### Information shown
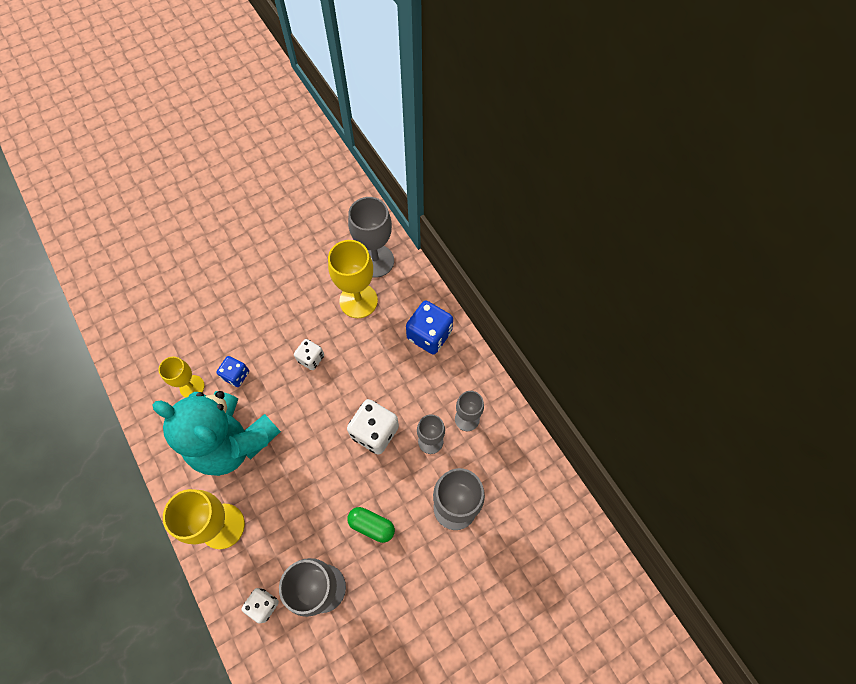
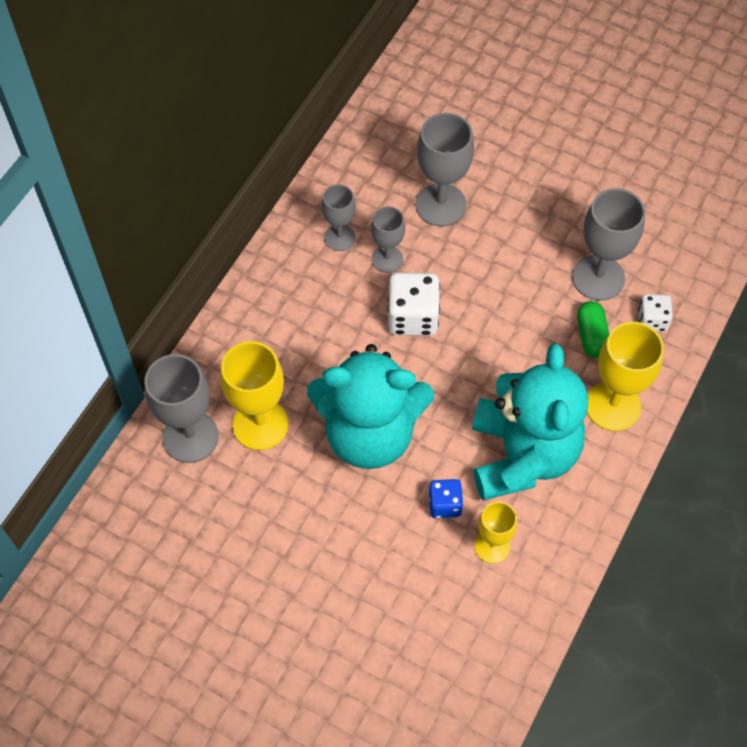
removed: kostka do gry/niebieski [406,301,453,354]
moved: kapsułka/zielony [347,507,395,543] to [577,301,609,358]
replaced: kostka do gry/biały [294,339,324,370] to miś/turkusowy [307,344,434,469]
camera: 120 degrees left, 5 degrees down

### What you should do
Each line above should be output exactly, apart from the pictures.

### Task result
removed: kostka do gry/niebieski [406,301,453,354]
moved: kapsułka/zielony [347,507,395,543] to [577,301,609,358]
replaced: kostka do gry/biały [294,339,324,370] to miś/turkusowy [307,344,434,469]
camera: 120 degrees left, 5 degrees down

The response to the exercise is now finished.